Scene edit records
- - - - -

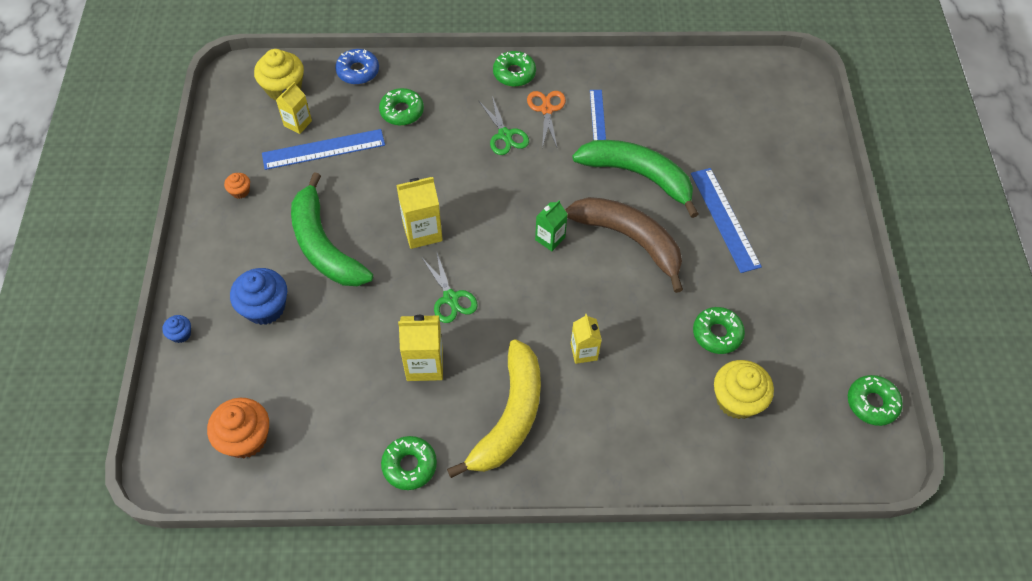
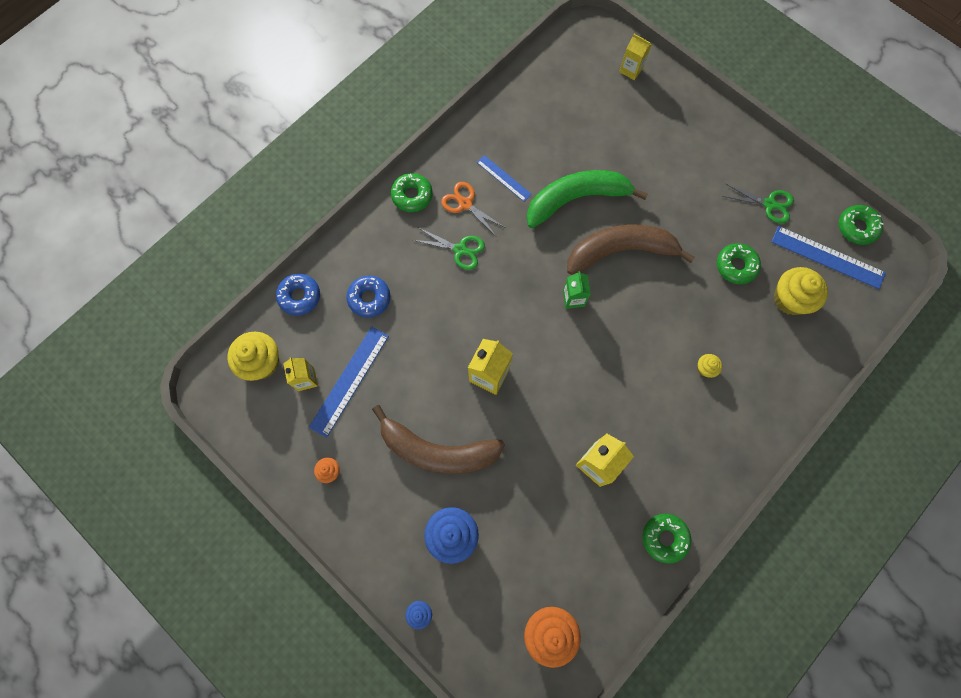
camera: 45 degrees left, 15 degrees up
(324, 246) = (437, 450): green banana -> brown banana
(402, 111) = (369, 298): green donut -> blue donut
(451, 298) = (561, 403): green scissors -> green scissors (769, 204)
(510, 416) = (684, 443): yellow banana -> none
(584, 352) = (677, 356): yellow carton -> yellow carton (631, 70)
(596, 381) = (705, 368): none -> yellow cupcake
(725, 219) = (659, 181): blue ruler -> blue ruler (827, 257)

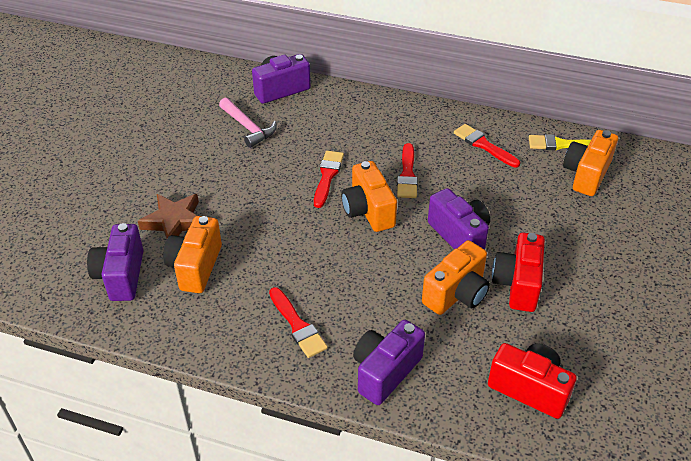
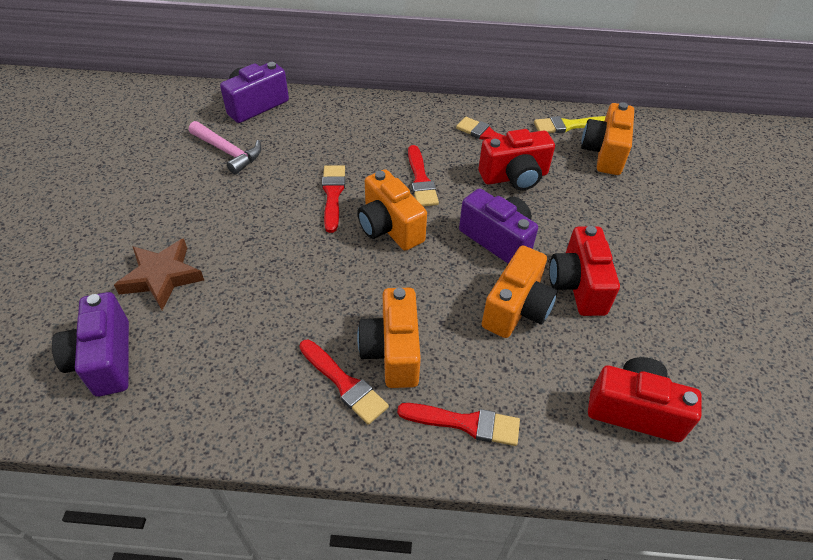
camera: 15 degrees left, 5 degrees up
(195, 267) = (200, 330): orange camera -> orange camera (392, 351)
(385, 372) = (465, 423): purple camera -> red brush
(493, 184) = (514, 177): none -> red camera

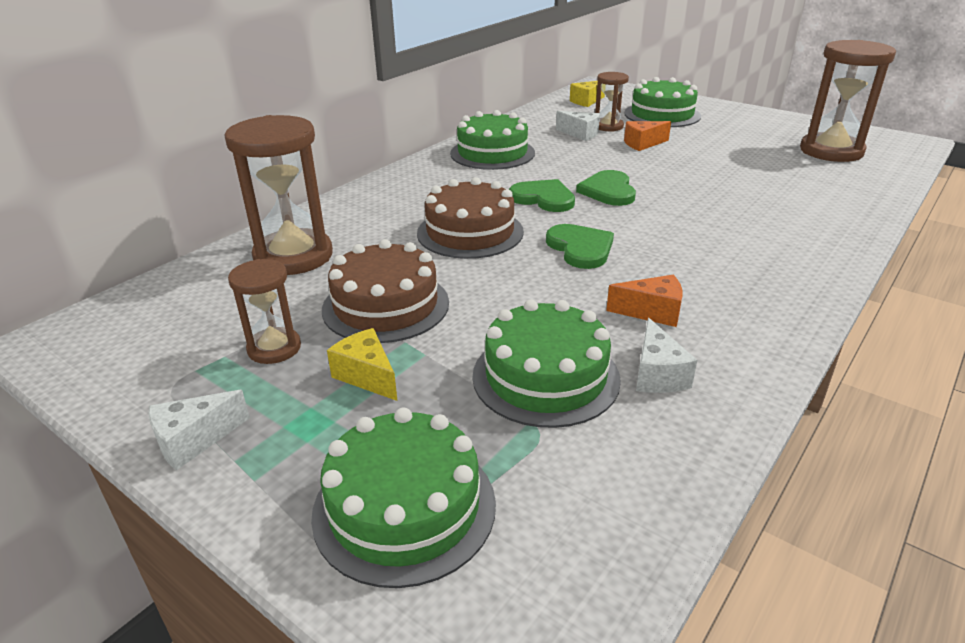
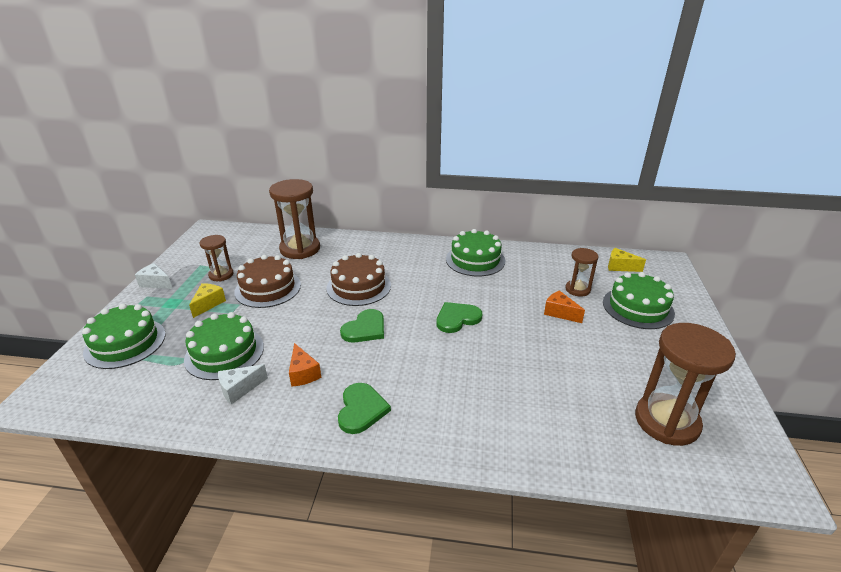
camera: 60 degrees right, 0 degrees up
(543, 198) = (423, 297): green heart -> green heart (361, 409)
(580, 134) = (547, 282): white cheese -> none

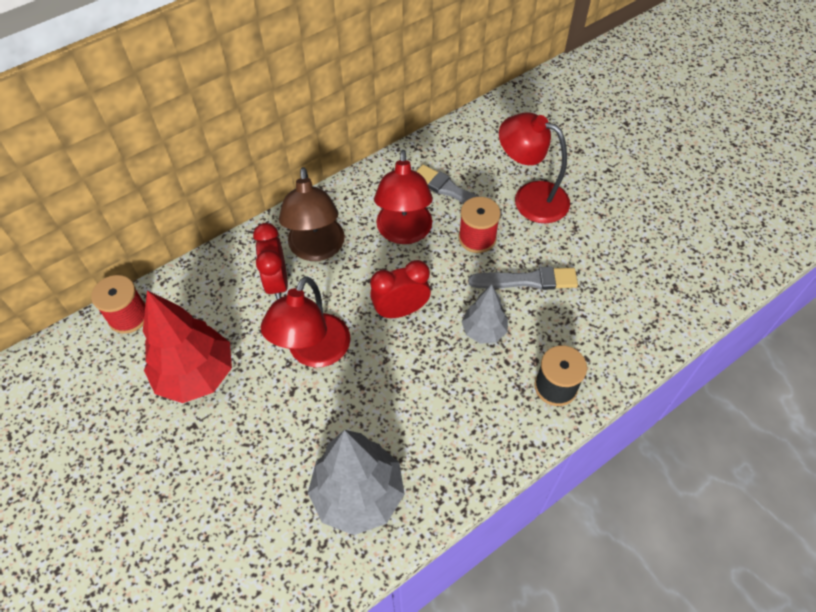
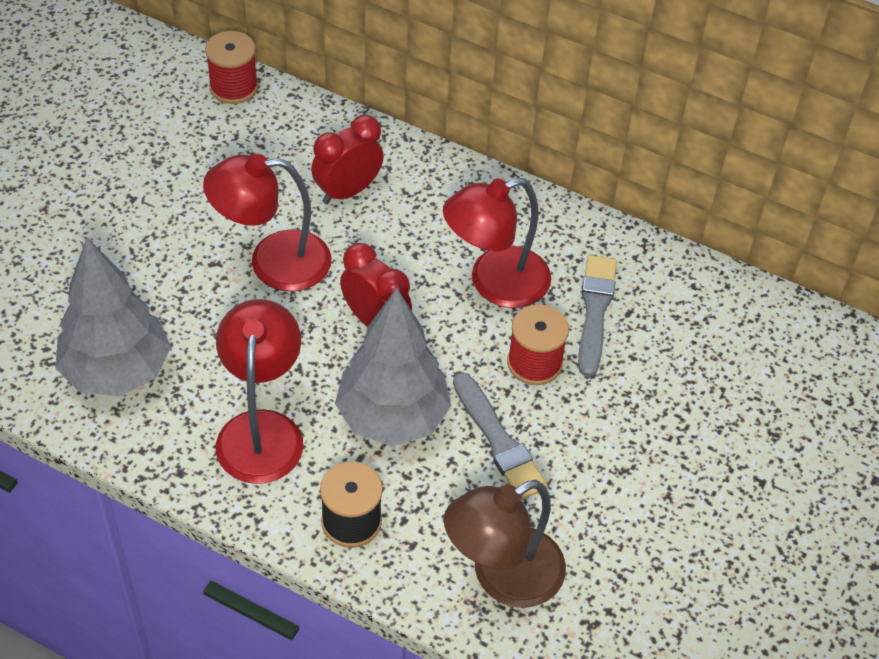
camera: 60 degrees right, 5 degrees down
(196, 375) = (192, 174): red tree -> none
(317, 249) = (416, 208): brown lamp -> brown lamp (502, 577)
(483, 331) = (392, 418): grey tree -> grey tree, size x1.77
(530, 197) = (643, 400): red lamp -> red lamp (262, 430)

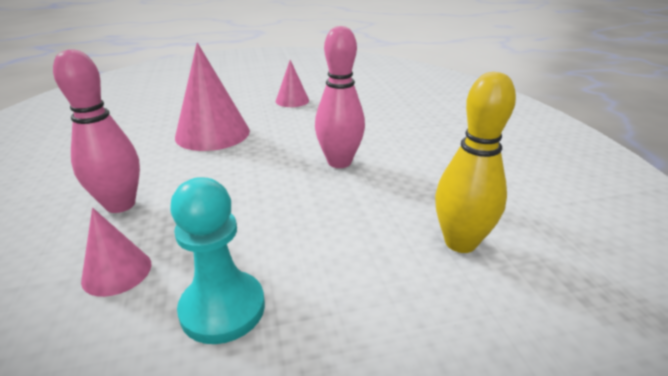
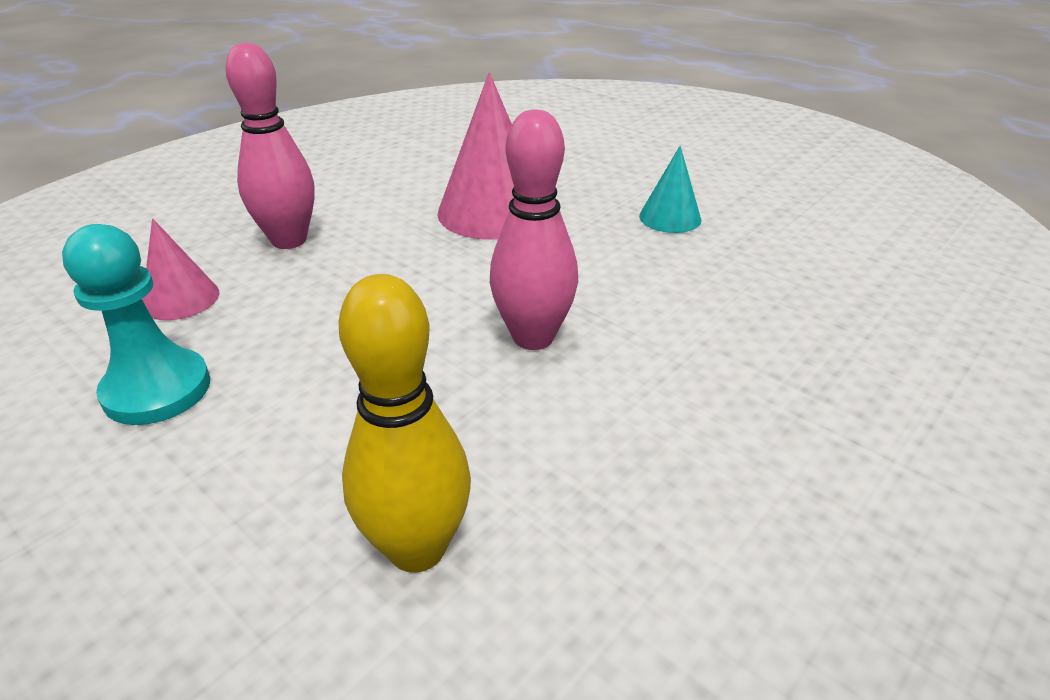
camera: 55 degrees right, 5 degrees up
(292, 100) = (670, 217): pink cone -> turquoise cone

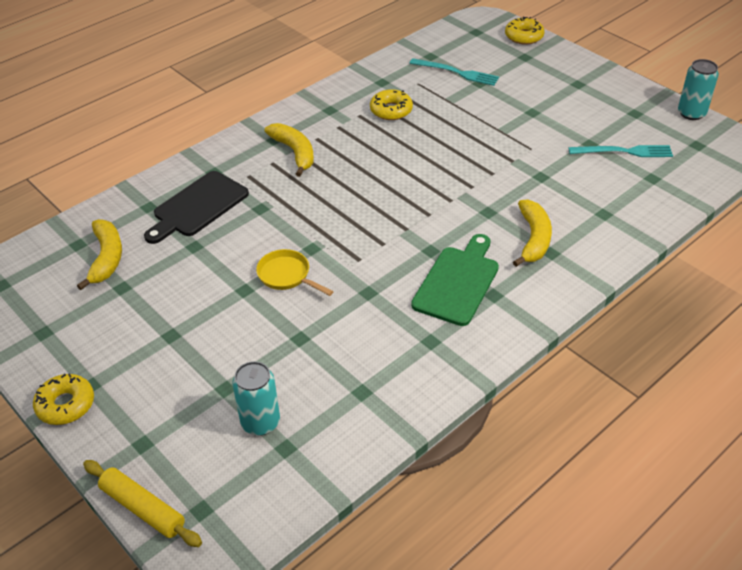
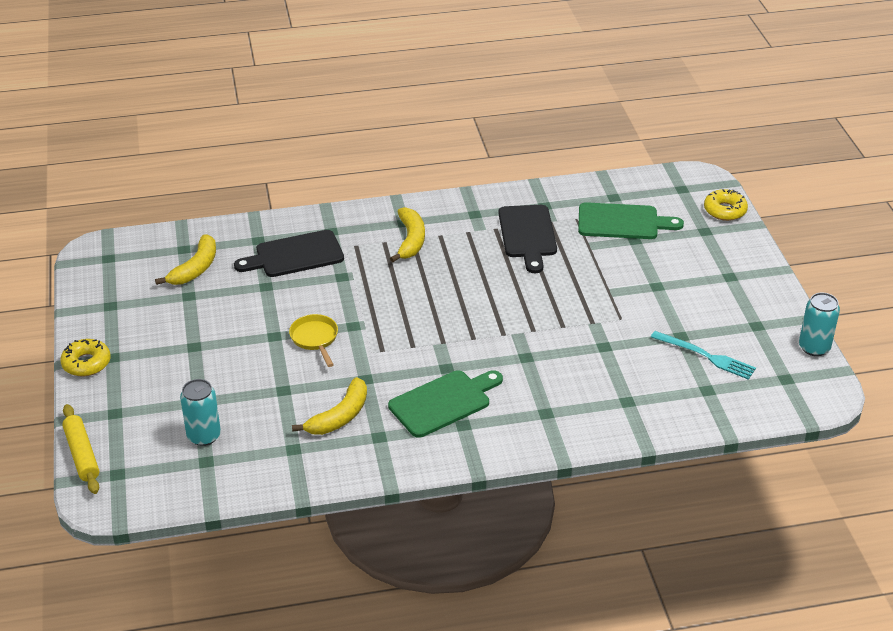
camera: 30 degrees right, 5 degrees down
(391, 110) = (527, 235): yellow donut -> black cutting board
(457, 72) = (622, 222): turquoise fork -> green cutting board
(533, 239) = (542, 395): yellow banana -> yellow banana (340, 416)

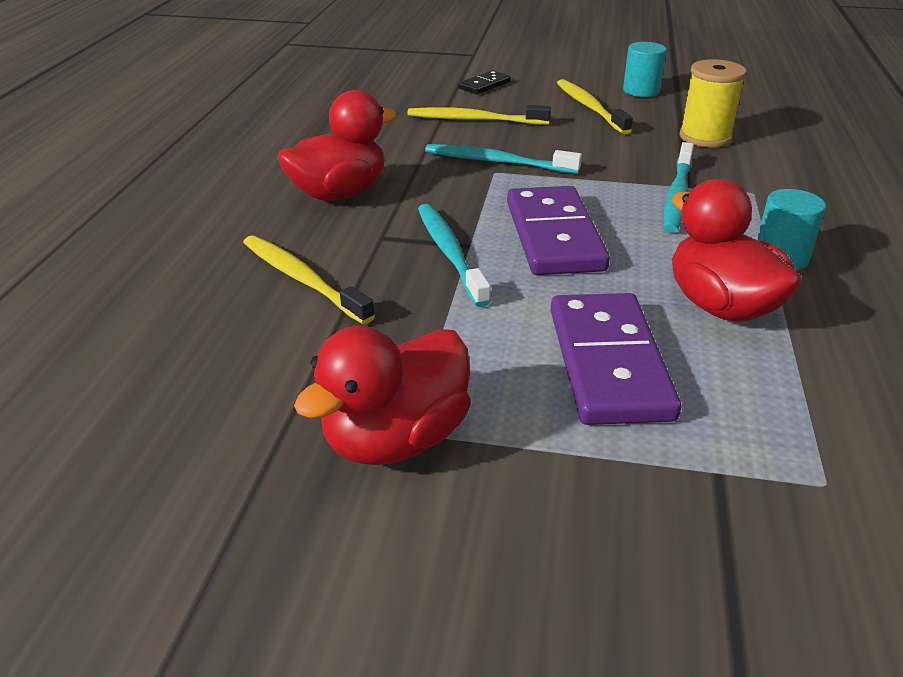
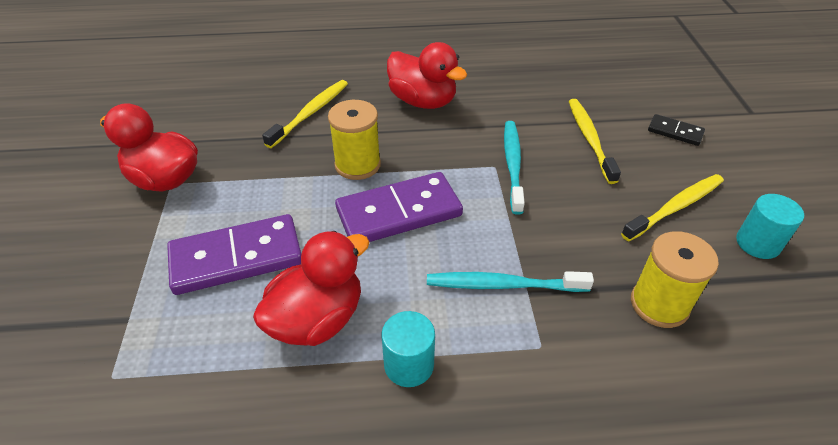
camera: 75 degrees right, 10 degrees up
(450, 253) = (357, 165): turquoise toothbrush -> yellow spool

- - - - -

> [Directions] Reply with an exact copy of the lines running from the one containing "camera: 75 degrees right, 10 degrees up" through the end of the entries above, both ends included.

> [Result below]
camera: 75 degrees right, 10 degrees up
(450, 253) = (357, 165): turquoise toothbrush -> yellow spool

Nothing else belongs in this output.